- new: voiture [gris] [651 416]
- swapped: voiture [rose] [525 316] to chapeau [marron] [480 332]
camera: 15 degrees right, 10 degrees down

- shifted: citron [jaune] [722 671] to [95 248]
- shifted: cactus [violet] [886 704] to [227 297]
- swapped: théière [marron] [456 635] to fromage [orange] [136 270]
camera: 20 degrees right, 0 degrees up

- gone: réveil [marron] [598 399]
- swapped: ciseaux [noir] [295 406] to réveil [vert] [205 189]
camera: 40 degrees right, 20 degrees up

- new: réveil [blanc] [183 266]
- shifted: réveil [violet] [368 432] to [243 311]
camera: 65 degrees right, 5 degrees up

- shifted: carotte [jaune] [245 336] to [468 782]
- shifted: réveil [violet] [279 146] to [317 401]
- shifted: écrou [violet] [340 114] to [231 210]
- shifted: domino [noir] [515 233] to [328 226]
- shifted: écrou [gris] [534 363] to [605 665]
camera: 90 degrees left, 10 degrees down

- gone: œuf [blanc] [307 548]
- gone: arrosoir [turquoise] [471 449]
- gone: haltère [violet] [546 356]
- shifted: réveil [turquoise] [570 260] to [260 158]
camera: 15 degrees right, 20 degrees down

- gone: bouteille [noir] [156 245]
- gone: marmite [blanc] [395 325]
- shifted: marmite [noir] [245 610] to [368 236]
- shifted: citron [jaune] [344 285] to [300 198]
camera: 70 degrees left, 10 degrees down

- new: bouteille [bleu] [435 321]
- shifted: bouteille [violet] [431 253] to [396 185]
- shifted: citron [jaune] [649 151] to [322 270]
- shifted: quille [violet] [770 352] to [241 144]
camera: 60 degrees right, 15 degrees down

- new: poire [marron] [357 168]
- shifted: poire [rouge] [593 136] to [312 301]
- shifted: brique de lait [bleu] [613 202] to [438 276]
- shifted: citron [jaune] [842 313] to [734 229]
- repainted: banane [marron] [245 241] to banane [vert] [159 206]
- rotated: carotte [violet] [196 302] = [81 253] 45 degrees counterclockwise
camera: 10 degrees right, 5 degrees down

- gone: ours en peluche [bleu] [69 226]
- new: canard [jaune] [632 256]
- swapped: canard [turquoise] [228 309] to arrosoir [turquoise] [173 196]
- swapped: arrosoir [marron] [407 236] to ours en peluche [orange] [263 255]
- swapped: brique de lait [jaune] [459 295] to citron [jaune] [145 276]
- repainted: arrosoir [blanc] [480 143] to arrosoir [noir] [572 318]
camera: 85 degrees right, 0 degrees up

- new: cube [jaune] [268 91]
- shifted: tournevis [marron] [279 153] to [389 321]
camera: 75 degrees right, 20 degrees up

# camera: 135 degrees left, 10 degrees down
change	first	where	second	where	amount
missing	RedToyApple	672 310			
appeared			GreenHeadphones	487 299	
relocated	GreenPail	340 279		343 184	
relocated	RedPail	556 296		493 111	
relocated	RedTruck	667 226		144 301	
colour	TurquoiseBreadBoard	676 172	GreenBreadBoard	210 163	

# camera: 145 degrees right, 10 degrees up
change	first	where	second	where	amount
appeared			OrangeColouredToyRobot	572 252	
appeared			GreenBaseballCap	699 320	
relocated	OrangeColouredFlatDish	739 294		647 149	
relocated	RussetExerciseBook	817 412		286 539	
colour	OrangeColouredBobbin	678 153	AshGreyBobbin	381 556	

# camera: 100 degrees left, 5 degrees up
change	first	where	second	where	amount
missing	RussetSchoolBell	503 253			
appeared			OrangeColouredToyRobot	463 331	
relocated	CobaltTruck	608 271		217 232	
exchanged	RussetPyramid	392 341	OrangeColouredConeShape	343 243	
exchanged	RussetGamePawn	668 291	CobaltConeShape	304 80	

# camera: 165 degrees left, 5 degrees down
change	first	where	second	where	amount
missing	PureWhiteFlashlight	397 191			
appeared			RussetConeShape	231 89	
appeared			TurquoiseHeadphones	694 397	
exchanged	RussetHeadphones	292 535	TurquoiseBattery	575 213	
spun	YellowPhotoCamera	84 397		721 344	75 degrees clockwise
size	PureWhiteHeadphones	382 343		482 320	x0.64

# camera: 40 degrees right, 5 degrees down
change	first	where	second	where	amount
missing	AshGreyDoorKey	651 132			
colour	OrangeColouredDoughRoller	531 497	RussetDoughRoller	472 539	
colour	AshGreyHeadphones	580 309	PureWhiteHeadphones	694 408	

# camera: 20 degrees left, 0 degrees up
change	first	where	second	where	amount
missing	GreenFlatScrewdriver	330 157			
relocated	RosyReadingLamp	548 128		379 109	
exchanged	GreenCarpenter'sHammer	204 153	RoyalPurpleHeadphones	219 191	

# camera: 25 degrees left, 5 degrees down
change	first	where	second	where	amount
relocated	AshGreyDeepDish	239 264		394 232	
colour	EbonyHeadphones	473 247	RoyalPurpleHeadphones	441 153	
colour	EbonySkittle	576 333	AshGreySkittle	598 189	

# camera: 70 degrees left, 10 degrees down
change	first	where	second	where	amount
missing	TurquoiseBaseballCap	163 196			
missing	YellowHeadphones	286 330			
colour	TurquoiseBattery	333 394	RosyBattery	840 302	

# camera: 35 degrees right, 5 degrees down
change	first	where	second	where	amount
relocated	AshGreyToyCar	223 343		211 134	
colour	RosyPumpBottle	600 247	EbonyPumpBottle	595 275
┄┄┄┄┄┄┄┄┄┄
Your answer should be the listing itself, repeated exactly.

Task solution:
- new: voiture [gris] [651 416]
- swapped: voiture [rose] [525 316] to chapeau [marron] [480 332]
camera: 15 degrees right, 10 degrees down

- shifted: citron [jaune] [722 671] to [95 248]
- shifted: cactus [violet] [886 704] to [227 297]
- swapped: théière [marron] [456 635] to fromage [orange] [136 270]
camera: 20 degrees right, 0 degrees up

- gone: réveil [marron] [598 399]
- swapped: ciseaux [noir] [295 406] to réveil [vert] [205 189]
camera: 40 degrees right, 20 degrees up

- new: réveil [blanc] [183 266]
- shifted: réveil [violet] [368 432] to [243 311]
camera: 65 degrees right, 5 degrees up

- shifted: carotte [jaune] [245 336] to [468 782]
- shifted: réveil [violet] [279 146] to [317 401]
- shifted: écrou [violet] [340 114] to [231 210]
- shifted: domino [noir] [515 233] to [328 226]
- shifted: écrou [gris] [534 363] to [605 665]
camera: 90 degrees left, 10 degrees down

- gone: œuf [blanc] [307 548]
- gone: arrosoir [turquoise] [471 449]
- gone: haltère [violet] [546 356]
- shifted: réveil [turquoise] [570 260] to [260 158]
camera: 15 degrees right, 20 degrees down

- gone: bouteille [noir] [156 245]
- gone: marmite [blanc] [395 325]
- shifted: marmite [noir] [245 610] to [368 236]
- shifted: citron [jaune] [344 285] to [300 198]
camera: 70 degrees left, 10 degrees down

- new: bouteille [bleu] [435 321]
- shifted: bouteille [violet] [431 253] to [396 185]
- shifted: citron [jaune] [649 151] to [322 270]
- shifted: quille [violet] [770 352] to [241 144]
camera: 60 degrees right, 15 degrees down

- new: poire [marron] [357 168]
- shifted: poire [rouge] [593 136] to [312 301]
- shifted: brique de lait [bleu] [613 202] to [438 276]
- shifted: citron [jaune] [842 313] to [734 229]
- repainted: banane [marron] [245 241] to banane [vert] [159 206]
- rotated: carotte [violet] [196 302] = [81 253] 45 degrees counterclockwise
camera: 10 degrees right, 5 degrees down

- gone: ours en peluche [bleu] [69 226]
- new: canard [jaune] [632 256]
- swapped: canard [turquoise] [228 309] to arrosoir [turquoise] [173 196]
- swapped: arrosoir [marron] [407 236] to ours en peluche [orange] [263 255]
- swapped: brique de lait [jaune] [459 295] to citron [jaune] [145 276]
- repainted: arrosoir [blanc] [480 143] to arrosoir [noir] [572 318]
camera: 85 degrees right, 0 degrees up

- new: cube [jaune] [268 91]
- shifted: tournevis [marron] [279 153] to [389 321]
camera: 75 degrees right, 20 degrees up

# camera: 135 degrees left, 10 degrees down
change	first	where	second	where	amount
missing	RedToyApple	672 310			
appeared			GreenHeadphones	487 299	
relocated	GreenPail	340 279		343 184	
relocated	RedPail	556 296		493 111	
relocated	RedTruck	667 226		144 301	
colour	TurquoiseBreadBoard	676 172	GreenBreadBoard	210 163	

# camera: 145 degrees right, 10 degrees up
change	first	where	second	where	amount
appeared			OrangeColouredToyRobot	572 252	
appeared			GreenBaseballCap	699 320	
relocated	OrangeColouredFlatDish	739 294		647 149	
relocated	RussetExerciseBook	817 412		286 539	
colour	OrangeColouredBobbin	678 153	AshGreyBobbin	381 556	

# camera: 100 degrees left, 5 degrees up
change	first	where	second	where	amount
missing	RussetSchoolBell	503 253			
appeared			OrangeColouredToyRobot	463 331	
relocated	CobaltTruck	608 271		217 232	
exchanged	RussetPyramid	392 341	OrangeColouredConeShape	343 243	
exchanged	RussetGamePawn	668 291	CobaltConeShape	304 80	

# camera: 165 degrees left, 5 degrees down
change	first	where	second	where	amount
missing	PureWhiteFlashlight	397 191			
appeared			RussetConeShape	231 89	
appeared			TurquoiseHeadphones	694 397	
exchanged	RussetHeadphones	292 535	TurquoiseBattery	575 213	
spun	YellowPhotoCamera	84 397		721 344	75 degrees clockwise
size	PureWhiteHeadphones	382 343		482 320	x0.64

# camera: 40 degrees right, 5 degrees down
change	first	where	second	where	amount
missing	AshGreyDoorKey	651 132			
colour	OrangeColouredDoughRoller	531 497	RussetDoughRoller	472 539	
colour	AshGreyHeadphones	580 309	PureWhiteHeadphones	694 408	

# camera: 20 degrees left, 0 degrees up
change	first	where	second	where	amount
missing	GreenFlatScrewdriver	330 157			
relocated	RosyReadingLamp	548 128		379 109	
exchanged	GreenCarpenter'sHammer	204 153	RoyalPurpleHeadphones	219 191	

# camera: 25 degrees left, 5 degrees down
change	first	where	second	where	amount
relocated	AshGreyDeepDish	239 264		394 232	
colour	EbonyHeadphones	473 247	RoyalPurpleHeadphones	441 153	
colour	EbonySkittle	576 333	AshGreySkittle	598 189	

# camera: 70 degrees left, 10 degrees down
change	first	where	second	where	amount
missing	TurquoiseBaseballCap	163 196			
missing	YellowHeadphones	286 330			
colour	TurquoiseBattery	333 394	RosyBattery	840 302	

# camera: 35 degrees right, 5 degrees down
change	first	where	second	where	amount
relocated	AshGreyToyCar	223 343		211 134	
colour	RosyPumpBottle	600 247	EbonyPumpBottle	595 275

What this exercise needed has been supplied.